_Exercise aim_.
Give back each record precisely, pictures excluded.

_Material for the task_.
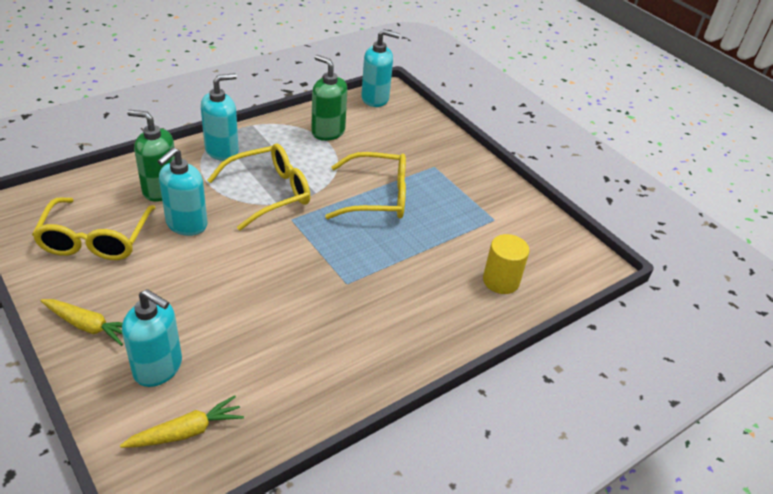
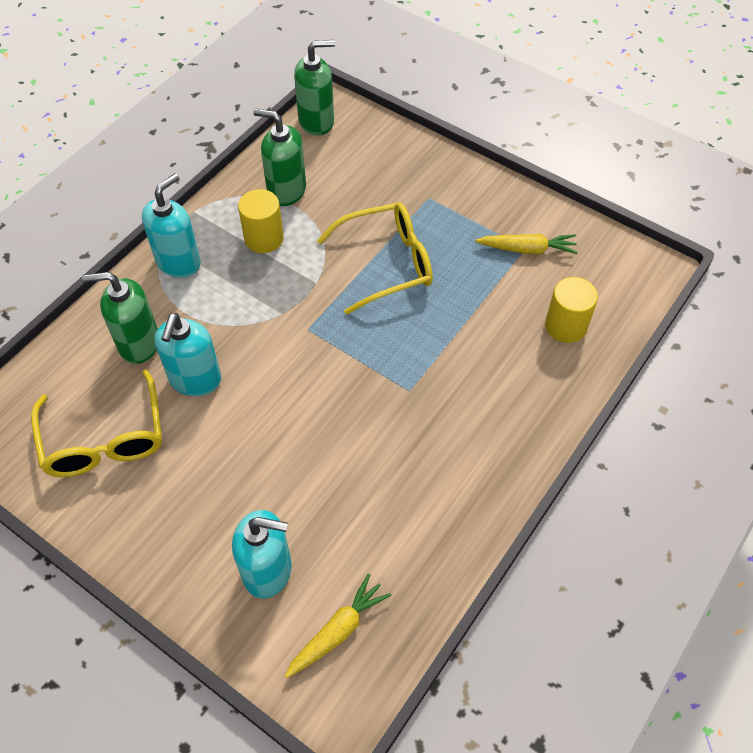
camera: 15 degrees left, 15 degrees up
(88, 326) = (164, 550): yellow carrot -> yellow carrot (527, 249)
(269, 193) = (265, 302): yellow glasses -> none
(293, 155) = (264, 238): none -> yellow cylinder
(375, 99) = (316, 121): turquoise soap dispenser -> green soap dispenser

_Response box_.
camera: 15 degrees left, 15 degrees up
(88, 326) = (164, 550): yellow carrot -> yellow carrot (527, 249)
(269, 193) = (265, 302): yellow glasses -> none
(293, 155) = (264, 238): none -> yellow cylinder
(375, 99) = (316, 121): turquoise soap dispenser -> green soap dispenser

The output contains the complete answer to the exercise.